» **Work order**
Set down each line of the data below exactly as it stands, dropping the pictures.

[[ Source data open ]]

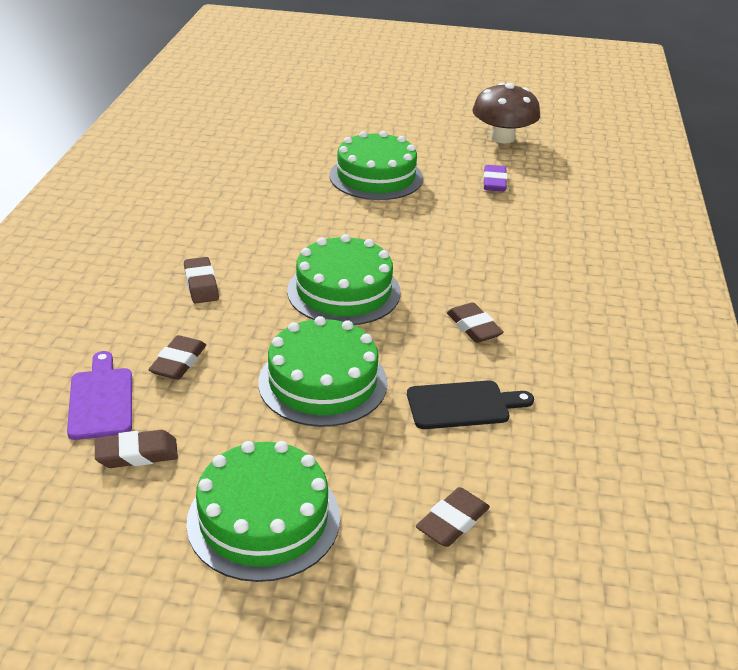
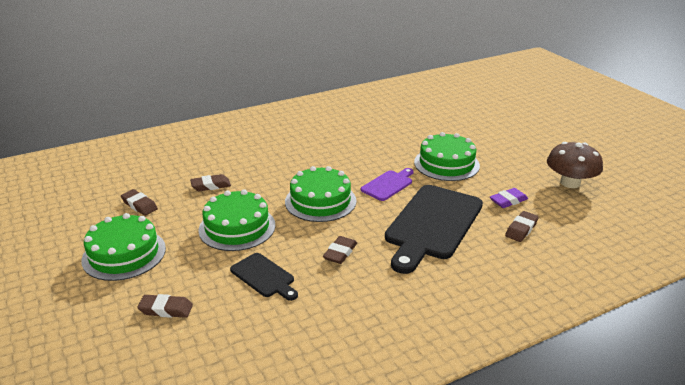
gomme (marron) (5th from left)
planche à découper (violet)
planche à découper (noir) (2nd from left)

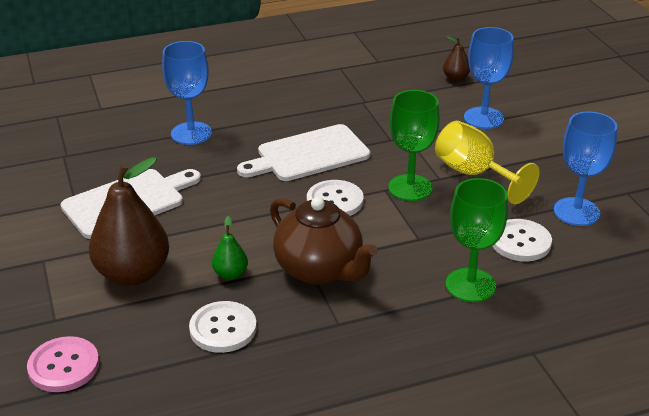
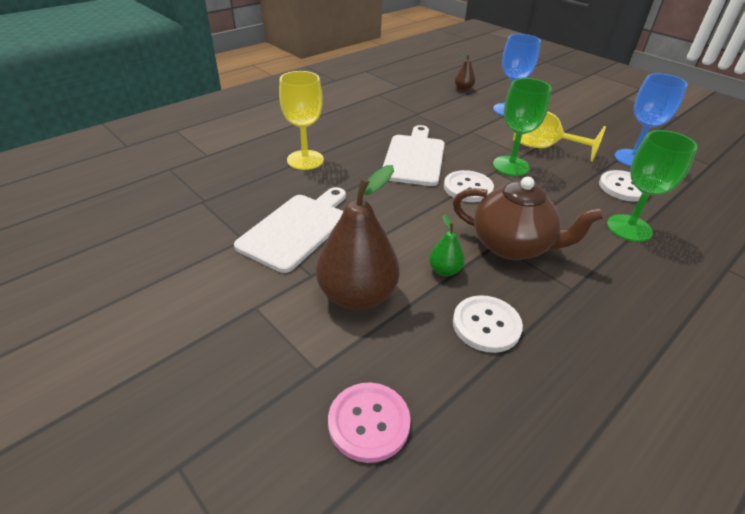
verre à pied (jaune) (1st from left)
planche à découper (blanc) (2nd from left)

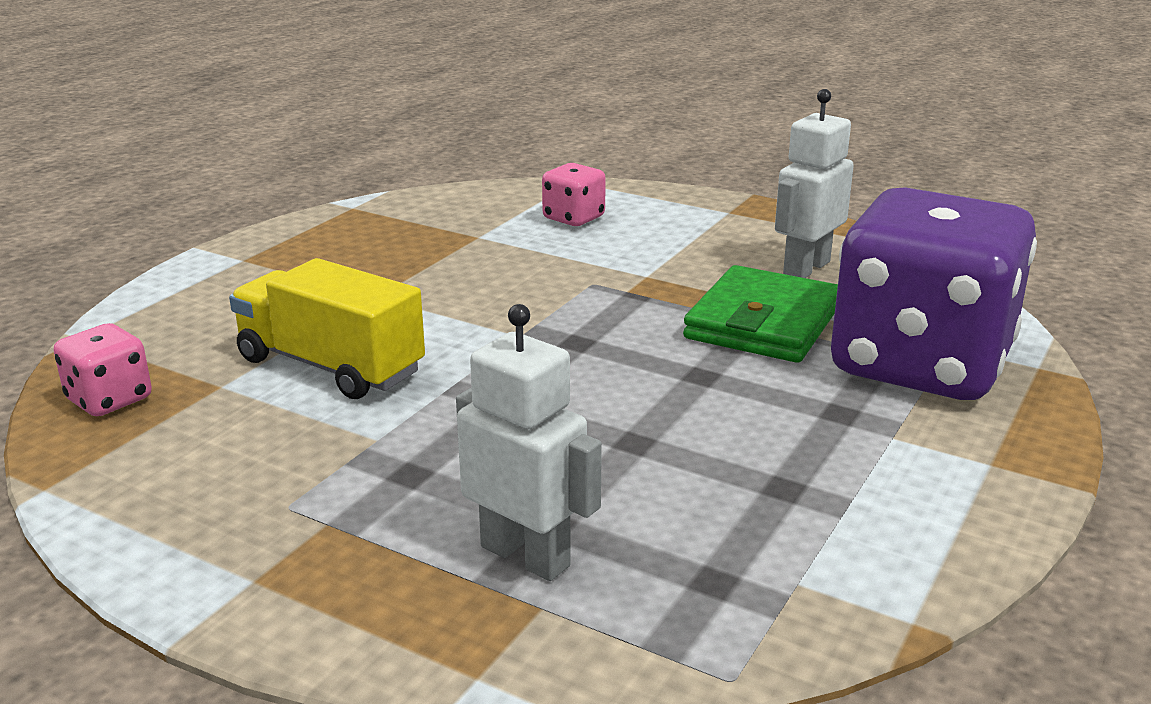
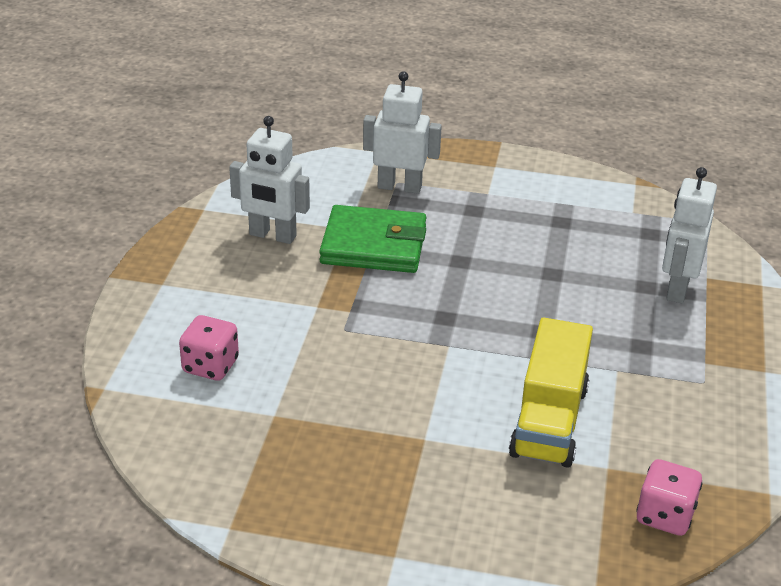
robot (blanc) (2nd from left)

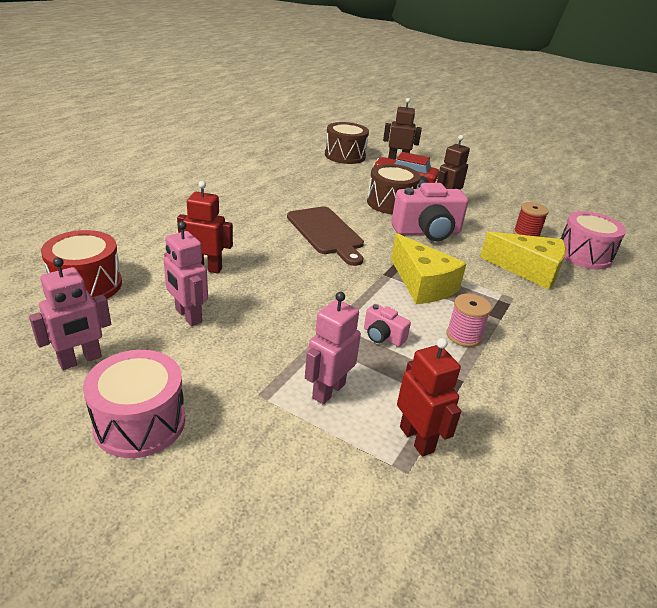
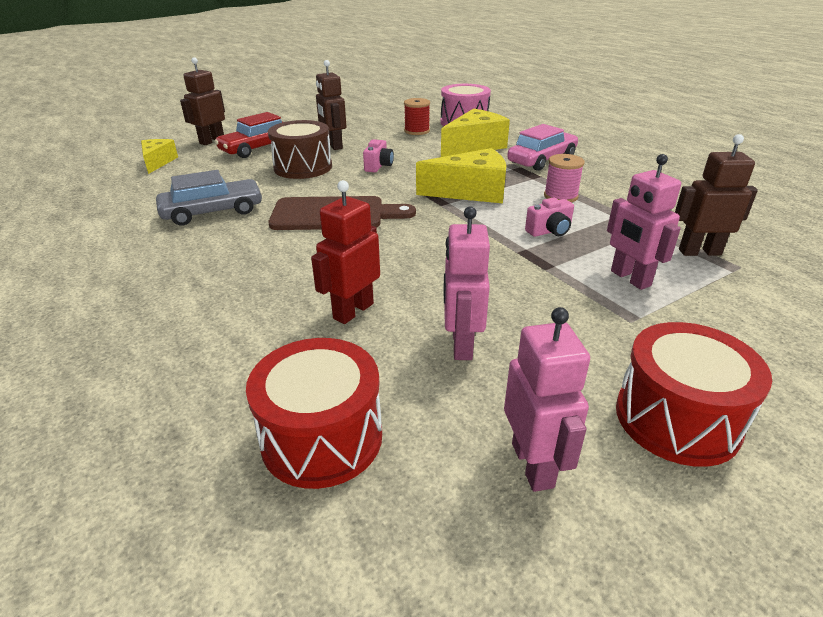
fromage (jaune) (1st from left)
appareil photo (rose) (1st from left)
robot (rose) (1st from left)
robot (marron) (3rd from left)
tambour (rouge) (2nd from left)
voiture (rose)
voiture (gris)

[[ Source data closed ]]

» **Answer to this problem**
gomme (marron) (5th from left)
planche à découper (violet)
planche à découper (noir) (2nd from left)

verre à pied (jaune) (1st from left)
planche à découper (blanc) (2nd from left)

robot (blanc) (2nd from left)

fromage (jaune) (1st from left)
appareil photo (rose) (1st from left)
robot (rose) (1st from left)
robot (marron) (3rd from left)
tambour (rouge) (2nd from left)
voiture (rose)
voiture (gris)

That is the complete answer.